# Assignment:
Set the records down again in full, with every word kept.

# Data for processing:
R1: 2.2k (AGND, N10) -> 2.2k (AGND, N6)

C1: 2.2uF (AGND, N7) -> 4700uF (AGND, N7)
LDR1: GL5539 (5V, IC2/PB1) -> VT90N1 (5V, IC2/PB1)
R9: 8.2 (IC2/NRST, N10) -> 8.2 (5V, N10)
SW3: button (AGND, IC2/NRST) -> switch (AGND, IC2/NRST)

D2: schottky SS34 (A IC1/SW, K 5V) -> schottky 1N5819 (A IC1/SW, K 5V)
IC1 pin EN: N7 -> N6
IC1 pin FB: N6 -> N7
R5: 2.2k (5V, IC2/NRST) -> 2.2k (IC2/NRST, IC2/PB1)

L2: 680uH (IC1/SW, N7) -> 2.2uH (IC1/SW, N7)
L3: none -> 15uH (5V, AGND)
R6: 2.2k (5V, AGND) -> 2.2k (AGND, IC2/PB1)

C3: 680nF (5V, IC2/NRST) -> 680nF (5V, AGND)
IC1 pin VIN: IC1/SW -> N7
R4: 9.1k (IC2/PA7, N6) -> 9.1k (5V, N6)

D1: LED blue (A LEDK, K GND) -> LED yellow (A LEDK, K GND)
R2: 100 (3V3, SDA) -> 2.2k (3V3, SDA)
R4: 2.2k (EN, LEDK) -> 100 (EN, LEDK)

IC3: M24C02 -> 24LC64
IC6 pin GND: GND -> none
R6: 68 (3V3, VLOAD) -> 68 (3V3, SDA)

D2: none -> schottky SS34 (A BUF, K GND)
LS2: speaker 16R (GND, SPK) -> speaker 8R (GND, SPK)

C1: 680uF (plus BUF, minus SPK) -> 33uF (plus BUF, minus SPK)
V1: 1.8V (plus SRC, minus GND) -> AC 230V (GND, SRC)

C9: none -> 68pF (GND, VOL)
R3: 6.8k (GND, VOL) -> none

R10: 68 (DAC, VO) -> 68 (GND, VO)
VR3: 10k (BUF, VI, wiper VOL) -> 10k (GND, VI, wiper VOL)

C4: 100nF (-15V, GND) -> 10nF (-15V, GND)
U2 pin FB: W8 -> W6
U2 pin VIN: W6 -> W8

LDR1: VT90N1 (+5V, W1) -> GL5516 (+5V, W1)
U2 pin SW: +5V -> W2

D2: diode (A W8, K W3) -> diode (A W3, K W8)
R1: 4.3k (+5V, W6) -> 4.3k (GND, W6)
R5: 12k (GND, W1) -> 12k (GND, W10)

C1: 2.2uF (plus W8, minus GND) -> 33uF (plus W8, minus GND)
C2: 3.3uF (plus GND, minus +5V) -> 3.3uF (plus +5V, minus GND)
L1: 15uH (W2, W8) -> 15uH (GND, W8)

# Solution to this exercise:
R1: 2.2k (AGND, N10) -> 2.2k (AGND, N6)

C1: 2.2uF (AGND, N7) -> 4700uF (AGND, N7)
LDR1: GL5539 (5V, IC2/PB1) -> VT90N1 (5V, IC2/PB1)
R9: 8.2 (IC2/NRST, N10) -> 8.2 (5V, N10)
SW3: button (AGND, IC2/NRST) -> switch (AGND, IC2/NRST)

D2: schottky SS34 (A IC1/SW, K 5V) -> schottky 1N5819 (A IC1/SW, K 5V)
IC1 pin EN: N7 -> N6
IC1 pin FB: N6 -> N7
R5: 2.2k (5V, IC2/NRST) -> 2.2k (IC2/NRST, IC2/PB1)

L2: 680uH (IC1/SW, N7) -> 2.2uH (IC1/SW, N7)
L3: none -> 15uH (5V, AGND)
R6: 2.2k (5V, AGND) -> 2.2k (AGND, IC2/PB1)

C3: 680nF (5V, IC2/NRST) -> 680nF (5V, AGND)
IC1 pin VIN: IC1/SW -> N7
R4: 9.1k (IC2/PA7, N6) -> 9.1k (5V, N6)

D1: LED blue (A LEDK, K GND) -> LED yellow (A LEDK, K GND)
R2: 100 (3V3, SDA) -> 2.2k (3V3, SDA)
R4: 2.2k (EN, LEDK) -> 100 (EN, LEDK)

IC3: M24C02 -> 24LC64
IC6 pin GND: GND -> none
R6: 68 (3V3, VLOAD) -> 68 (3V3, SDA)

D2: none -> schottky SS34 (A BUF, K GND)
LS2: speaker 16R (GND, SPK) -> speaker 8R (GND, SPK)

C1: 680uF (plus BUF, minus SPK) -> 33uF (plus BUF, minus SPK)
V1: 1.8V (plus SRC, minus GND) -> AC 230V (GND, SRC)

C9: none -> 68pF (GND, VOL)
R3: 6.8k (GND, VOL) -> none

R10: 68 (DAC, VO) -> 68 (GND, VO)
VR3: 10k (BUF, VI, wiper VOL) -> 10k (GND, VI, wiper VOL)

C4: 100nF (-15V, GND) -> 10nF (-15V, GND)
U2 pin FB: W8 -> W6
U2 pin VIN: W6 -> W8

LDR1: VT90N1 (+5V, W1) -> GL5516 (+5V, W1)
U2 pin SW: +5V -> W2

D2: diode (A W8, K W3) -> diode (A W3, K W8)
R1: 4.3k (+5V, W6) -> 4.3k (GND, W6)
R5: 12k (GND, W1) -> 12k (GND, W10)

C1: 2.2uF (plus W8, minus GND) -> 33uF (plus W8, minus GND)
C2: 3.3uF (plus GND, minus +5V) -> 3.3uF (plus +5V, minus GND)
L1: 15uH (W2, W8) -> 15uH (GND, W8)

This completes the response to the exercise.